● **Task to complete**:
Copy out every record that follows, word for word.

● **Given records**:
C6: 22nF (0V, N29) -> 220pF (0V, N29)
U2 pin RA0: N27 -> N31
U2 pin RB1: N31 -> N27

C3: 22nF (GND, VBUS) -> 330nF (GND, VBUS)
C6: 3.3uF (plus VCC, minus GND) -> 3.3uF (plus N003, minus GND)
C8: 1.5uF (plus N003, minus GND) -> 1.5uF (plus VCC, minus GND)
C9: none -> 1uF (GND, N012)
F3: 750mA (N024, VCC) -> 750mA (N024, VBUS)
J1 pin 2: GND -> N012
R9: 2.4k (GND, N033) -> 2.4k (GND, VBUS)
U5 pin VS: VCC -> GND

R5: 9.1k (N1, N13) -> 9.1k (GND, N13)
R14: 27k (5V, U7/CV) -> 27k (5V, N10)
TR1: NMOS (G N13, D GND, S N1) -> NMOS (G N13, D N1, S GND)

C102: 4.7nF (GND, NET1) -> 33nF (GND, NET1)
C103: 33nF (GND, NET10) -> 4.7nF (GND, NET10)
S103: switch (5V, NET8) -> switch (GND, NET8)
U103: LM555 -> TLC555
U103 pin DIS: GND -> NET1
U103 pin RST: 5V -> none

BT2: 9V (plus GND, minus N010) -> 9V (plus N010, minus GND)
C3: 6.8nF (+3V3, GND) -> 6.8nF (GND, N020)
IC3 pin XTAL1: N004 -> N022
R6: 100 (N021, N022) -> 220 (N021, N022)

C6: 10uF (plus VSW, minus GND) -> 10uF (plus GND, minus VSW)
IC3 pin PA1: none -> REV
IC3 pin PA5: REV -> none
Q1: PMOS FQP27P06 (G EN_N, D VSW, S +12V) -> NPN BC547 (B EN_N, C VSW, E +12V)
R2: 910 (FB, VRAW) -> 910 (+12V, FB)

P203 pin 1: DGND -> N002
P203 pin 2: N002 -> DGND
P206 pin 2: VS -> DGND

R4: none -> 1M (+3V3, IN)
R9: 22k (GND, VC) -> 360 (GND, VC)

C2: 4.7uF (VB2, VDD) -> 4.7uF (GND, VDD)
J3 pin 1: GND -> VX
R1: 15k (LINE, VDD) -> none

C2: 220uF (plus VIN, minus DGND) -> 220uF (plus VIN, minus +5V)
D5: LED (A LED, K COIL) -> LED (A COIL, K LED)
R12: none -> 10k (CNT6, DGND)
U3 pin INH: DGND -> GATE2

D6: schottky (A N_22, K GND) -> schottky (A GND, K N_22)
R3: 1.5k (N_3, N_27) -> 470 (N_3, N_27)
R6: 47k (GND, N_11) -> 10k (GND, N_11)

● **Output of the exercise**:
C6: 22nF (0V, N29) -> 220pF (0V, N29)
U2 pin RA0: N27 -> N31
U2 pin RB1: N31 -> N27

C3: 22nF (GND, VBUS) -> 330nF (GND, VBUS)
C6: 3.3uF (plus VCC, minus GND) -> 3.3uF (plus N003, minus GND)
C8: 1.5uF (plus N003, minus GND) -> 1.5uF (plus VCC, minus GND)
C9: none -> 1uF (GND, N012)
F3: 750mA (N024, VCC) -> 750mA (N024, VBUS)
J1 pin 2: GND -> N012
R9: 2.4k (GND, N033) -> 2.4k (GND, VBUS)
U5 pin VS: VCC -> GND

R5: 9.1k (N1, N13) -> 9.1k (GND, N13)
R14: 27k (5V, U7/CV) -> 27k (5V, N10)
TR1: NMOS (G N13, D GND, S N1) -> NMOS (G N13, D N1, S GND)

C102: 4.7nF (GND, NET1) -> 33nF (GND, NET1)
C103: 33nF (GND, NET10) -> 4.7nF (GND, NET10)
S103: switch (5V, NET8) -> switch (GND, NET8)
U103: LM555 -> TLC555
U103 pin DIS: GND -> NET1
U103 pin RST: 5V -> none

BT2: 9V (plus GND, minus N010) -> 9V (plus N010, minus GND)
C3: 6.8nF (+3V3, GND) -> 6.8nF (GND, N020)
IC3 pin XTAL1: N004 -> N022
R6: 100 (N021, N022) -> 220 (N021, N022)

C6: 10uF (plus VSW, minus GND) -> 10uF (plus GND, minus VSW)
IC3 pin PA1: none -> REV
IC3 pin PA5: REV -> none
Q1: PMOS FQP27P06 (G EN_N, D VSW, S +12V) -> NPN BC547 (B EN_N, C VSW, E +12V)
R2: 910 (FB, VRAW) -> 910 (+12V, FB)

P203 pin 1: DGND -> N002
P203 pin 2: N002 -> DGND
P206 pin 2: VS -> DGND

R4: none -> 1M (+3V3, IN)
R9: 22k (GND, VC) -> 360 (GND, VC)

C2: 4.7uF (VB2, VDD) -> 4.7uF (GND, VDD)
J3 pin 1: GND -> VX
R1: 15k (LINE, VDD) -> none

C2: 220uF (plus VIN, minus DGND) -> 220uF (plus VIN, minus +5V)
D5: LED (A LED, K COIL) -> LED (A COIL, K LED)
R12: none -> 10k (CNT6, DGND)
U3 pin INH: DGND -> GATE2

D6: schottky (A N_22, K GND) -> schottky (A GND, K N_22)
R3: 1.5k (N_3, N_27) -> 470 (N_3, N_27)
R6: 47k (GND, N_11) -> 10k (GND, N_11)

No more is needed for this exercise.